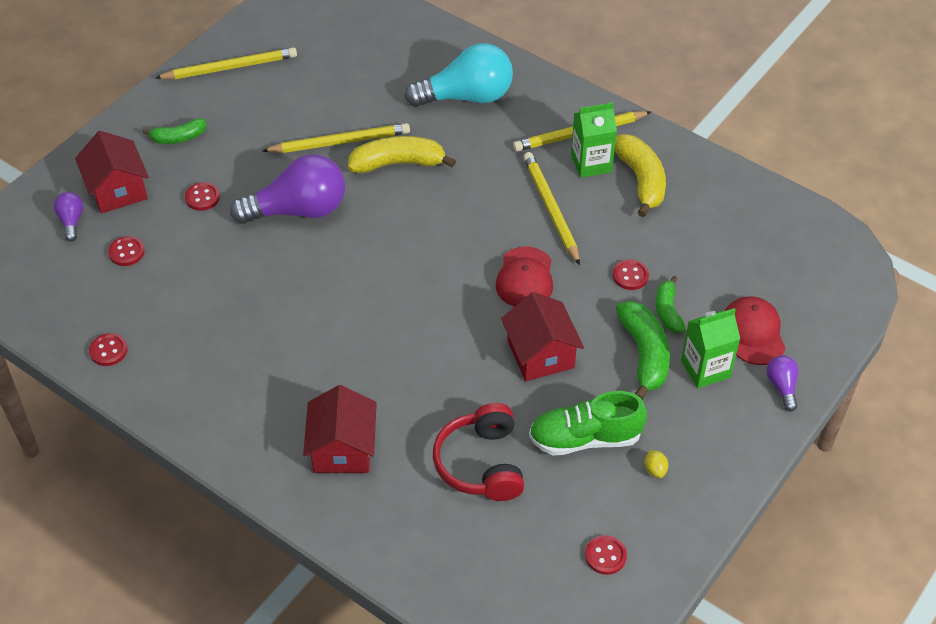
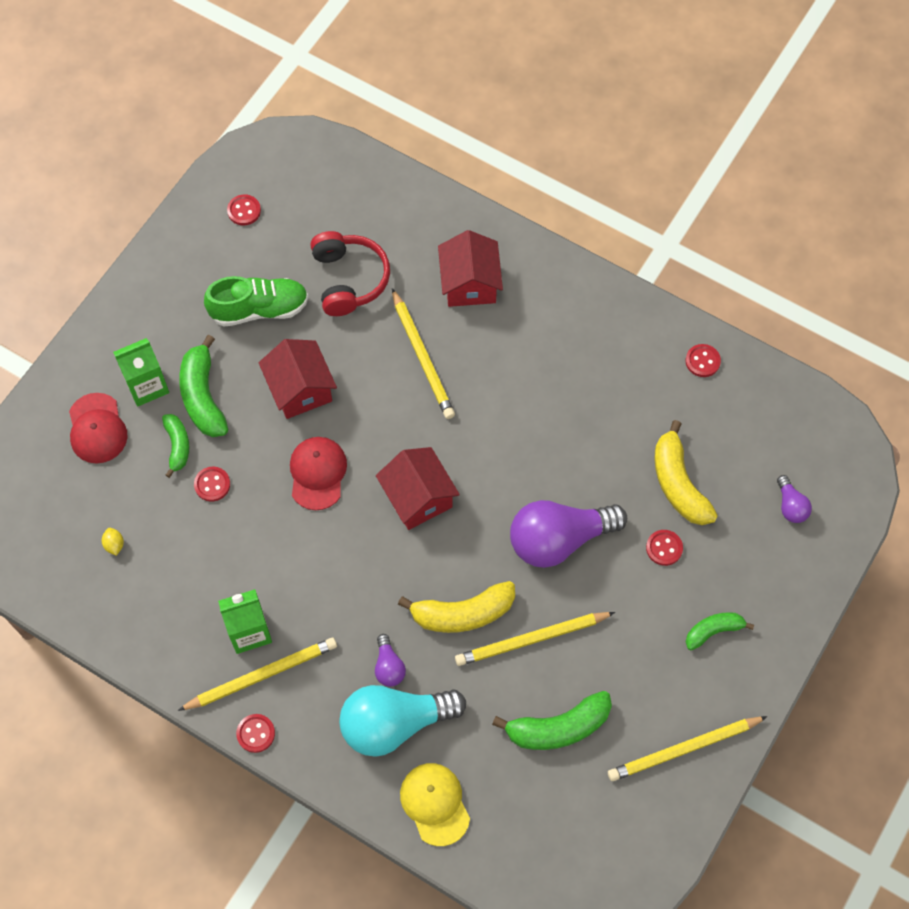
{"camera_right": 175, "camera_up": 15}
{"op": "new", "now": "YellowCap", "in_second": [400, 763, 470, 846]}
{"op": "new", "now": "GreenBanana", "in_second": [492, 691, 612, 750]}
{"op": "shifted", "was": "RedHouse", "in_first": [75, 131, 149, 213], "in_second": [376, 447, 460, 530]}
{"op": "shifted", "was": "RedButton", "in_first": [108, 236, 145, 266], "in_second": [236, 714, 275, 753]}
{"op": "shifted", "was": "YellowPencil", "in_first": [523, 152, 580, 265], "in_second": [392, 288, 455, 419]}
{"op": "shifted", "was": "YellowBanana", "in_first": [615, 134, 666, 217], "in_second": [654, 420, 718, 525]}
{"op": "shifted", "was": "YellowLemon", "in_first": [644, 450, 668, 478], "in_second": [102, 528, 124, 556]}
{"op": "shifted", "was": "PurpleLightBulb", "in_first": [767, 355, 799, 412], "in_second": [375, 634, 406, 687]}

Task objective: Copy out each line from the preceding entries that mentions the word "shifted".

Answer for this exercise:
{"op": "shifted", "was": "RedHouse", "in_first": [75, 131, 149, 213], "in_second": [376, 447, 460, 530]}
{"op": "shifted", "was": "RedButton", "in_first": [108, 236, 145, 266], "in_second": [236, 714, 275, 753]}
{"op": "shifted", "was": "YellowPencil", "in_first": [523, 152, 580, 265], "in_second": [392, 288, 455, 419]}
{"op": "shifted", "was": "YellowBanana", "in_first": [615, 134, 666, 217], "in_second": [654, 420, 718, 525]}
{"op": "shifted", "was": "YellowLemon", "in_first": [644, 450, 668, 478], "in_second": [102, 528, 124, 556]}
{"op": "shifted", "was": "PurpleLightBulb", "in_first": [767, 355, 799, 412], "in_second": [375, 634, 406, 687]}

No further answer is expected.